====== ENTRIES PROVIDED ======
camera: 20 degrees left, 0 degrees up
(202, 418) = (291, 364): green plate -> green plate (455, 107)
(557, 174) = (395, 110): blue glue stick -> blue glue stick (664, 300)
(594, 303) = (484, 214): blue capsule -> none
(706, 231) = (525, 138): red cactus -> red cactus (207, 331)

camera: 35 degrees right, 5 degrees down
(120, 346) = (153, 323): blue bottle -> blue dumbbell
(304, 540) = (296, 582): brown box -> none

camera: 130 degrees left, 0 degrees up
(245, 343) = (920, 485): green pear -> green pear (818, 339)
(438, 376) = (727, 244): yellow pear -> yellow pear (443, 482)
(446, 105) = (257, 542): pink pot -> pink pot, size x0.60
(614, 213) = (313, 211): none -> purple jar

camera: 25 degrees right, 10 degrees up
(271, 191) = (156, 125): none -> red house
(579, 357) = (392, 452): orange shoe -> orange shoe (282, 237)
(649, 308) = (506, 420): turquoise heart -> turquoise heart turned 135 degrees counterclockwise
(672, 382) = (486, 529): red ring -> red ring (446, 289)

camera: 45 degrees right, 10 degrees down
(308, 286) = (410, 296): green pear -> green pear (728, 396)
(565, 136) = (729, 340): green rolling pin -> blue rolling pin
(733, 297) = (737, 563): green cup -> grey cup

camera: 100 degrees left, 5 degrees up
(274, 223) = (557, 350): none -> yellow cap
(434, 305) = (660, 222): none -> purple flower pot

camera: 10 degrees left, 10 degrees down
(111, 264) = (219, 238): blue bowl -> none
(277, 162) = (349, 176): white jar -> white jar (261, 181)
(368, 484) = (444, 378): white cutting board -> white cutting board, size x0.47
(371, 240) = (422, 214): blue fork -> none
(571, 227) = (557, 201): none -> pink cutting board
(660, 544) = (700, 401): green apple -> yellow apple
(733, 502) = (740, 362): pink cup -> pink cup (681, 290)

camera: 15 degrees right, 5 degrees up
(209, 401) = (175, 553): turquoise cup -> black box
======
→ WHAT THE EXERCISE ASKS
Beginning with the line that has "camera: 45 degrees right, 10 degrees down" and ending with the line that has "camera: 100 degrees left, 5 degrees up", set down the lines above exactly and include no others.

→ TASK RESULT
camera: 45 degrees right, 10 degrees down
(308, 286) = (410, 296): green pear -> green pear (728, 396)
(565, 136) = (729, 340): green rolling pin -> blue rolling pin
(733, 297) = (737, 563): green cup -> grey cup

camera: 100 degrees left, 5 degrees up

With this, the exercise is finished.